_INSTRUCTIONS FOR THE TASK_
Every line from the one with "C7: 22nF (+5V, VBUS) -> 22nF (DGND, VBUS)" to the one with "Q1: NPN BD139", including those two, is to be copied exactly; all other lines of the entries below are left out.

Records drawn from a dataset

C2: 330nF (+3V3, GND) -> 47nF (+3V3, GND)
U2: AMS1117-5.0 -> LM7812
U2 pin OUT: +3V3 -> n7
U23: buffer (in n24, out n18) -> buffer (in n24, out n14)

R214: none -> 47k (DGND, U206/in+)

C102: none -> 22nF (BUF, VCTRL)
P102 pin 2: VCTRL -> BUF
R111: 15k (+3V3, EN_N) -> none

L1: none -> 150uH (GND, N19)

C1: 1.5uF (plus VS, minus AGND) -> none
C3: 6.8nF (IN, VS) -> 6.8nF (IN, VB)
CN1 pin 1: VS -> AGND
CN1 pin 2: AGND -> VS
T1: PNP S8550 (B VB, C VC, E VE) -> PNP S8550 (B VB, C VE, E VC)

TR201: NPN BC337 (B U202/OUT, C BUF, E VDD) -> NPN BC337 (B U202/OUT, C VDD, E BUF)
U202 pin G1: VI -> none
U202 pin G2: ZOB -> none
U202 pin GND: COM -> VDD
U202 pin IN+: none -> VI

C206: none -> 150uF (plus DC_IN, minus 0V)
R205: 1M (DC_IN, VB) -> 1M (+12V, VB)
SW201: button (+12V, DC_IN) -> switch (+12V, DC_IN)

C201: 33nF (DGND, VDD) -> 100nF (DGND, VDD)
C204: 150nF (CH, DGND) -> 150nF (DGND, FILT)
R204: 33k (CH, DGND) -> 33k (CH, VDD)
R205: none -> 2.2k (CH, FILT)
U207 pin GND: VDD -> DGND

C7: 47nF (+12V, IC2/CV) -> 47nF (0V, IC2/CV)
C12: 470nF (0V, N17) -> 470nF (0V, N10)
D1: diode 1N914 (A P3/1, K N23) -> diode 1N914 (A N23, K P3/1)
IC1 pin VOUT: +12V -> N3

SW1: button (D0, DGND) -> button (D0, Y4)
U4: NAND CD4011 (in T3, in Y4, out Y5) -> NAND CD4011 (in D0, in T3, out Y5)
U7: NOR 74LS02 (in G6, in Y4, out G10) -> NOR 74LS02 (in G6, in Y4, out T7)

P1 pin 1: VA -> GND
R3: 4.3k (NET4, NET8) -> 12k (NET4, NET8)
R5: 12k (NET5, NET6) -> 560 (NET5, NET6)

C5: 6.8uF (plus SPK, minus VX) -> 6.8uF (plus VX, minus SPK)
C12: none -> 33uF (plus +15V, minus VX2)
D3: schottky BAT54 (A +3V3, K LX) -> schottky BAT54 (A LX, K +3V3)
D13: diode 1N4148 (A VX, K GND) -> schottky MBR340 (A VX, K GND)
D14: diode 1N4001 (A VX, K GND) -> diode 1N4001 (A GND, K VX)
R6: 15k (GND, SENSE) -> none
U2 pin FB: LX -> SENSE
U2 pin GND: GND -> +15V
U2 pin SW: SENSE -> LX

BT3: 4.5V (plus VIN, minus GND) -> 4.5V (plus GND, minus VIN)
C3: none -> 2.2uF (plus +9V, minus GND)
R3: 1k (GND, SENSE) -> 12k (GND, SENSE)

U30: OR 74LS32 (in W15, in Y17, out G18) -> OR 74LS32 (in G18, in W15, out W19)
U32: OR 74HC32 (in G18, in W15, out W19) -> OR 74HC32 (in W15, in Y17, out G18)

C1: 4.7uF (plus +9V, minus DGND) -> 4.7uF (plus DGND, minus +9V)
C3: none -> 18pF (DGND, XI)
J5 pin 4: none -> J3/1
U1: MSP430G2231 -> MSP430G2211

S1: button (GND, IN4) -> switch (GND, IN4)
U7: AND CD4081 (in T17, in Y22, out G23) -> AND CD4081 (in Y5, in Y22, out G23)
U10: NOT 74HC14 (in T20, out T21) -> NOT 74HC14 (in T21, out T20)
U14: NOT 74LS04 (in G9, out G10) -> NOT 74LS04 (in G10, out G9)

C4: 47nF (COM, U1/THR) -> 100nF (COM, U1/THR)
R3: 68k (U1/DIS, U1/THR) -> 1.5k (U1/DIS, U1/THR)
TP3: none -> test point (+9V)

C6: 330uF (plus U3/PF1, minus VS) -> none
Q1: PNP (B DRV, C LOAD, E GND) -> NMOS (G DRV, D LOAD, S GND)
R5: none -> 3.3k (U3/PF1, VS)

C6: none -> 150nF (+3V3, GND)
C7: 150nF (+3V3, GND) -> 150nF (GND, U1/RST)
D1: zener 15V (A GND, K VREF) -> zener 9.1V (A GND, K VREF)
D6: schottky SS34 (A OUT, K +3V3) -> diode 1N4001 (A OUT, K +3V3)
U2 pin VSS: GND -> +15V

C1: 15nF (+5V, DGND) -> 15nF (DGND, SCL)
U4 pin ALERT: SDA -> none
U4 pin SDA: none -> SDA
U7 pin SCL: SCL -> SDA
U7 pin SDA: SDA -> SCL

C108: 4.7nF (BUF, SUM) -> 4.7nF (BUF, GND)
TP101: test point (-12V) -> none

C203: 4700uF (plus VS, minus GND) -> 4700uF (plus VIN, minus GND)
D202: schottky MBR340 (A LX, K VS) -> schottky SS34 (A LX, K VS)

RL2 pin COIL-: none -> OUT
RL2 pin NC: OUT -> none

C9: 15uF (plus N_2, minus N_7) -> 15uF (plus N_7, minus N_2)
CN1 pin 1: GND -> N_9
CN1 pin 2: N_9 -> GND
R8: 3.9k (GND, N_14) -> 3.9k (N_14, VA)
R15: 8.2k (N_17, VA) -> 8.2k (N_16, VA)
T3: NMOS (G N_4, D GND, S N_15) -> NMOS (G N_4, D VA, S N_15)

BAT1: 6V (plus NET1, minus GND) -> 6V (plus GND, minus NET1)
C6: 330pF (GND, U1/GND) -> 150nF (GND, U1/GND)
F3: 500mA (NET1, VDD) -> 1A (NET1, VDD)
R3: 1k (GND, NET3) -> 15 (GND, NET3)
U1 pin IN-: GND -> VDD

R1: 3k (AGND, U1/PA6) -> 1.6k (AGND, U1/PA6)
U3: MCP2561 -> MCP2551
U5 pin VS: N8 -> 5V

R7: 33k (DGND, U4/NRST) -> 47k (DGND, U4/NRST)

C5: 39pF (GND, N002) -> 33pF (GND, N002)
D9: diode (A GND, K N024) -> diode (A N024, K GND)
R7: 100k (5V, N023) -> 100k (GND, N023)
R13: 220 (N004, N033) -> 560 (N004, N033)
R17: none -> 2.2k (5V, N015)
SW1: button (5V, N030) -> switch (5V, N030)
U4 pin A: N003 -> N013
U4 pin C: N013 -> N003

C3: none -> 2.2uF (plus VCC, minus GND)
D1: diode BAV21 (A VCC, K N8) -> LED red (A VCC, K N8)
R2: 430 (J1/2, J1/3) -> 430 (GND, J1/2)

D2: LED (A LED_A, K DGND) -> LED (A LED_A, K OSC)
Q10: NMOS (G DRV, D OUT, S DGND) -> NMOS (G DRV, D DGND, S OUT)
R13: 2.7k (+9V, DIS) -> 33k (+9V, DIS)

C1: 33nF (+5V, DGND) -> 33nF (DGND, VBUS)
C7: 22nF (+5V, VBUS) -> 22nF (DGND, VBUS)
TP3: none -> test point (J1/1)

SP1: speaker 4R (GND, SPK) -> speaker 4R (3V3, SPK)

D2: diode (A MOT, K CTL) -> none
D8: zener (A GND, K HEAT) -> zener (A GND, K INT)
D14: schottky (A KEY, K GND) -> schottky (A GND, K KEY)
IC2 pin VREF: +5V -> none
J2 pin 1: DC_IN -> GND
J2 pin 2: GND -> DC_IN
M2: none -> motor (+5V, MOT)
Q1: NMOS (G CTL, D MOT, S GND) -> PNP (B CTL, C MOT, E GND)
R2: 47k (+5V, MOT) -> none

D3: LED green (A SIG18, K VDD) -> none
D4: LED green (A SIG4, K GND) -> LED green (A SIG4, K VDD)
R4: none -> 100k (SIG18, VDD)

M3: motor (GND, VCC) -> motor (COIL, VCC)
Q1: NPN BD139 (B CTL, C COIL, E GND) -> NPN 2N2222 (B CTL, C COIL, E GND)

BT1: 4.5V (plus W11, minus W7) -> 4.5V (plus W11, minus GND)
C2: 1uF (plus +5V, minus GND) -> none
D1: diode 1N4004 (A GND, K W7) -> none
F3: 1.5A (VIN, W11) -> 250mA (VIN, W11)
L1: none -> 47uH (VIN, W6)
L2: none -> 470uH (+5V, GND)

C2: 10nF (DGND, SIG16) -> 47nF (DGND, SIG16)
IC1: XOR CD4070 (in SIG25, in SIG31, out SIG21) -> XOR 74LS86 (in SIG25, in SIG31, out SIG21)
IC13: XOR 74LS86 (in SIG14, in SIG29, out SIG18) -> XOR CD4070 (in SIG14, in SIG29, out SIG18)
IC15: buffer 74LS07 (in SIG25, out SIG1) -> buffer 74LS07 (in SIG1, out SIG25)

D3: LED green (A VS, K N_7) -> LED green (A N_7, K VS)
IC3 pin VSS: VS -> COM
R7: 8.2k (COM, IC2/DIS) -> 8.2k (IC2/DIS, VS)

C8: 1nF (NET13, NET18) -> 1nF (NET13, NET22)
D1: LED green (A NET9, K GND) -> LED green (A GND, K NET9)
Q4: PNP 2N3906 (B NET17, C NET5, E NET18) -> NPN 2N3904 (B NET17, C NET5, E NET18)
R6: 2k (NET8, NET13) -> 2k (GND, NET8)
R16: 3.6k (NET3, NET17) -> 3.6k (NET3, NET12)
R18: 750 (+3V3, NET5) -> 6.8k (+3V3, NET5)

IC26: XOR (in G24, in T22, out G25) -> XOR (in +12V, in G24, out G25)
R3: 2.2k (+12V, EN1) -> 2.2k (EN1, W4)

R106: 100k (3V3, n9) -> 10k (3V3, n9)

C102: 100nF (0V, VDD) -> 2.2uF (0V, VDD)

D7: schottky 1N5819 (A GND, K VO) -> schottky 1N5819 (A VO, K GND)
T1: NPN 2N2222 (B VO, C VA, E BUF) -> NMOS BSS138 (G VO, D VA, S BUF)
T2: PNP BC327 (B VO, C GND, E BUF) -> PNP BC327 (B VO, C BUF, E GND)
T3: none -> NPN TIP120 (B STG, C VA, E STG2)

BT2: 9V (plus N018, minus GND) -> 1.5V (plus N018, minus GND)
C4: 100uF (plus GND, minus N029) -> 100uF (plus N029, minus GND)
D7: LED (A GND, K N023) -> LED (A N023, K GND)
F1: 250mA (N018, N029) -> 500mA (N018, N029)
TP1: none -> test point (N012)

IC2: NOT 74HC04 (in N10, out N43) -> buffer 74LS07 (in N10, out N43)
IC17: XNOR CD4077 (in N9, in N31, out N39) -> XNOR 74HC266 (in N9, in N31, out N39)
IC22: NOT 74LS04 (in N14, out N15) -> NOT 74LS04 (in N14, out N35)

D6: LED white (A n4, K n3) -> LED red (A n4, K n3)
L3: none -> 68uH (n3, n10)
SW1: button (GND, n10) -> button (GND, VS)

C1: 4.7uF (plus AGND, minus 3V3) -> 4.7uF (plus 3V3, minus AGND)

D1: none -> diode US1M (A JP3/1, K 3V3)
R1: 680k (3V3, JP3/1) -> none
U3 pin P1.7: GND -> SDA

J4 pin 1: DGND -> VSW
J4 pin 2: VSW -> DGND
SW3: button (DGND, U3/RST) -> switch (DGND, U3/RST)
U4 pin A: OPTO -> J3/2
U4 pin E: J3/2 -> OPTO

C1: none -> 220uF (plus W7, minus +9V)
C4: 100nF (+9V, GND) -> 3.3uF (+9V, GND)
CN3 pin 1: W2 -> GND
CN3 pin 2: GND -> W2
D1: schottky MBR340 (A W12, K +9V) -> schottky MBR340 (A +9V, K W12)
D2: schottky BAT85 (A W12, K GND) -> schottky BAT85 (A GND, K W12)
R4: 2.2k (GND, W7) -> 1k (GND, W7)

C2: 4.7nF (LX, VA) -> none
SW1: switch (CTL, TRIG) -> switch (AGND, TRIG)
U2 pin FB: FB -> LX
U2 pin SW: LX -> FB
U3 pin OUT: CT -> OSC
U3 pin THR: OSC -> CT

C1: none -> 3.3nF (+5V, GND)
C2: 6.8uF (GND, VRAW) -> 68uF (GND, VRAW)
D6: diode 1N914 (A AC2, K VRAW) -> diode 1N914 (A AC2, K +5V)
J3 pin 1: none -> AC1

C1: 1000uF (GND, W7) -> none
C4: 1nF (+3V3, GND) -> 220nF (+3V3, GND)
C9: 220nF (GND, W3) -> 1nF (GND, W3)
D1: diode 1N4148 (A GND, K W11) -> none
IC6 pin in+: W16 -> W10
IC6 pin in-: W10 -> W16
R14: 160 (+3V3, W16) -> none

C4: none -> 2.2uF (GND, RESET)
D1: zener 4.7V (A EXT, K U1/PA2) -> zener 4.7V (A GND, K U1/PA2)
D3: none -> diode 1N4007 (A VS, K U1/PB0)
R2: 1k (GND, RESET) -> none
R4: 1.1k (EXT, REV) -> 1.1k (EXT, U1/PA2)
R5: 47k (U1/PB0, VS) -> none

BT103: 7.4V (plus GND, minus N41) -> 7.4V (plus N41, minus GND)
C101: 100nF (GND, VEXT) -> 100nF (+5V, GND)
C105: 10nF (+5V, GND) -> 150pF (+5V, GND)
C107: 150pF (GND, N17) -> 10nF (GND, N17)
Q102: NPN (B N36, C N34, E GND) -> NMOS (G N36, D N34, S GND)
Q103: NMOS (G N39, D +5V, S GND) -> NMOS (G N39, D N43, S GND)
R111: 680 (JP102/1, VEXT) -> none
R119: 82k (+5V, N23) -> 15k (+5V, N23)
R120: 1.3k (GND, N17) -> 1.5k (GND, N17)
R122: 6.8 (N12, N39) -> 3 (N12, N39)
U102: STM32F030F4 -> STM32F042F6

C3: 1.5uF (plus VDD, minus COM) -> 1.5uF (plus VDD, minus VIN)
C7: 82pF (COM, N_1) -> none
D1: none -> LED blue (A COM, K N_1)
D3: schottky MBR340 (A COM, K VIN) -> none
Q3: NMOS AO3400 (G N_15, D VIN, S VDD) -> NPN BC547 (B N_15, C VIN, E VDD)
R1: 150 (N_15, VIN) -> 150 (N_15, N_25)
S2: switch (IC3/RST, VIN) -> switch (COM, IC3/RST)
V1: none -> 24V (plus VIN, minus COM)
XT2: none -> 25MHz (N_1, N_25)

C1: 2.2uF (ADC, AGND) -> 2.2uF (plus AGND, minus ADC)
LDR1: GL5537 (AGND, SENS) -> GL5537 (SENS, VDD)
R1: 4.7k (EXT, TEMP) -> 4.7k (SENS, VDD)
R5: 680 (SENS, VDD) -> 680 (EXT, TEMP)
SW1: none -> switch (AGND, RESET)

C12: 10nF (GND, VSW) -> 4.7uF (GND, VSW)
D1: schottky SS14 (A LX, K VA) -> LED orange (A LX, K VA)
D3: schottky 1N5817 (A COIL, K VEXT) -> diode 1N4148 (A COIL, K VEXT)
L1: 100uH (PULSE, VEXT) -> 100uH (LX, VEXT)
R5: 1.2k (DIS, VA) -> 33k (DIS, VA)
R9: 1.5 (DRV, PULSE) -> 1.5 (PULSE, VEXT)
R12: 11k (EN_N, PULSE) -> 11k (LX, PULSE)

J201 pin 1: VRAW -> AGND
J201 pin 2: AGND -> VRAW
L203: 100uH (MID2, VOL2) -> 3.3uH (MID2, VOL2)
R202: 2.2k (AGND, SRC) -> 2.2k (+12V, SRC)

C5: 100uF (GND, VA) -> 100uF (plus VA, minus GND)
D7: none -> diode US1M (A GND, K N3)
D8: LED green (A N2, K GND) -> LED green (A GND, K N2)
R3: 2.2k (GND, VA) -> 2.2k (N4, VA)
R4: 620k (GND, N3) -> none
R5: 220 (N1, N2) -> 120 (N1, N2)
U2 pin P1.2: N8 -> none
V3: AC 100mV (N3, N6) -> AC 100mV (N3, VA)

_RESPONSE AREA_
C7: 22nF (+5V, VBUS) -> 22nF (DGND, VBUS)
TP3: none -> test point (J1/1)

SP1: speaker 4R (GND, SPK) -> speaker 4R (3V3, SPK)

D2: diode (A MOT, K CTL) -> none
D8: zener (A GND, K HEAT) -> zener (A GND, K INT)
D14: schottky (A KEY, K GND) -> schottky (A GND, K KEY)
IC2 pin VREF: +5V -> none
J2 pin 1: DC_IN -> GND
J2 pin 2: GND -> DC_IN
M2: none -> motor (+5V, MOT)
Q1: NMOS (G CTL, D MOT, S GND) -> PNP (B CTL, C MOT, E GND)
R2: 47k (+5V, MOT) -> none

D3: LED green (A SIG18, K VDD) -> none
D4: LED green (A SIG4, K GND) -> LED green (A SIG4, K VDD)
R4: none -> 100k (SIG18, VDD)

M3: motor (GND, VCC) -> motor (COIL, VCC)
Q1: NPN BD139 (B CTL, C COIL, E GND) -> NPN 2N2222 (B CTL, C COIL, E GND)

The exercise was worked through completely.